> [What needs to be done] Going from the top of the data below, give again each line through the one containing "C9: 1.5uF (plus", both ends kept.

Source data

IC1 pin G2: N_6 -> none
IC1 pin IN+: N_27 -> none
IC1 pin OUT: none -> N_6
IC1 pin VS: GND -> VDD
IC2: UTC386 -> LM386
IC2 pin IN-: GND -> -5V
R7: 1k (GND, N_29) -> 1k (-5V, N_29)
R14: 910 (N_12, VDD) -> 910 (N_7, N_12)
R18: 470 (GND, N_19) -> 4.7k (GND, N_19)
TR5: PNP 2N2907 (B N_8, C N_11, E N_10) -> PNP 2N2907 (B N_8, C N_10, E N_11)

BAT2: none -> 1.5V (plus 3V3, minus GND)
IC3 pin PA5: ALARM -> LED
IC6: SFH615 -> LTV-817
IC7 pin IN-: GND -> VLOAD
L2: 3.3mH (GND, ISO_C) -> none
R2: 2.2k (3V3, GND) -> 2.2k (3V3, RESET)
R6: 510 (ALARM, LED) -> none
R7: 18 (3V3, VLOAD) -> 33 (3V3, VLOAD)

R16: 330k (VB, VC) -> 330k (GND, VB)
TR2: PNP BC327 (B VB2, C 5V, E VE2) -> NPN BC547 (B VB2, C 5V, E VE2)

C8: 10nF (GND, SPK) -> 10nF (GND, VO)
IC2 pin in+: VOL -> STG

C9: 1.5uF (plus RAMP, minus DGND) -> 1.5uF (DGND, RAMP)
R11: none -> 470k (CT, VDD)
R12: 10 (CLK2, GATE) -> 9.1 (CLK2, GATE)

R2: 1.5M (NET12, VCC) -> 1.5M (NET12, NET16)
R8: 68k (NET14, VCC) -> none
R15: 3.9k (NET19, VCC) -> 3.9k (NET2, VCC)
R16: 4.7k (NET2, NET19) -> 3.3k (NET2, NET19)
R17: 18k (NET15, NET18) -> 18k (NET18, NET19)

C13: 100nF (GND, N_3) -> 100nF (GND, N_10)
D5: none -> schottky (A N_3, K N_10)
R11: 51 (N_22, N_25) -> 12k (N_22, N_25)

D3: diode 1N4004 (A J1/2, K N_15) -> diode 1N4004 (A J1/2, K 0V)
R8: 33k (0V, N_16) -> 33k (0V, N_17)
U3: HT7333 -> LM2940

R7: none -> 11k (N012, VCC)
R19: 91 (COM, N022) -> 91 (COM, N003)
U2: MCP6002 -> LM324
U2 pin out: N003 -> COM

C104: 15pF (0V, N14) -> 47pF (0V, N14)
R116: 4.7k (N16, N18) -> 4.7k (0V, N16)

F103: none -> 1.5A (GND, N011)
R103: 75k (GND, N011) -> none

> [Response box]
IC1 pin G2: N_6 -> none
IC1 pin IN+: N_27 -> none
IC1 pin OUT: none -> N_6
IC1 pin VS: GND -> VDD
IC2: UTC386 -> LM386
IC2 pin IN-: GND -> -5V
R7: 1k (GND, N_29) -> 1k (-5V, N_29)
R14: 910 (N_12, VDD) -> 910 (N_7, N_12)
R18: 470 (GND, N_19) -> 4.7k (GND, N_19)
TR5: PNP 2N2907 (B N_8, C N_11, E N_10) -> PNP 2N2907 (B N_8, C N_10, E N_11)

BAT2: none -> 1.5V (plus 3V3, minus GND)
IC3 pin PA5: ALARM -> LED
IC6: SFH615 -> LTV-817
IC7 pin IN-: GND -> VLOAD
L2: 3.3mH (GND, ISO_C) -> none
R2: 2.2k (3V3, GND) -> 2.2k (3V3, RESET)
R6: 510 (ALARM, LED) -> none
R7: 18 (3V3, VLOAD) -> 33 (3V3, VLOAD)

R16: 330k (VB, VC) -> 330k (GND, VB)
TR2: PNP BC327 (B VB2, C 5V, E VE2) -> NPN BC547 (B VB2, C 5V, E VE2)

C8: 10nF (GND, SPK) -> 10nF (GND, VO)
IC2 pin in+: VOL -> STG

C9: 1.5uF (plus RAMP, minus DGND) -> 1.5uF (DGND, RAMP)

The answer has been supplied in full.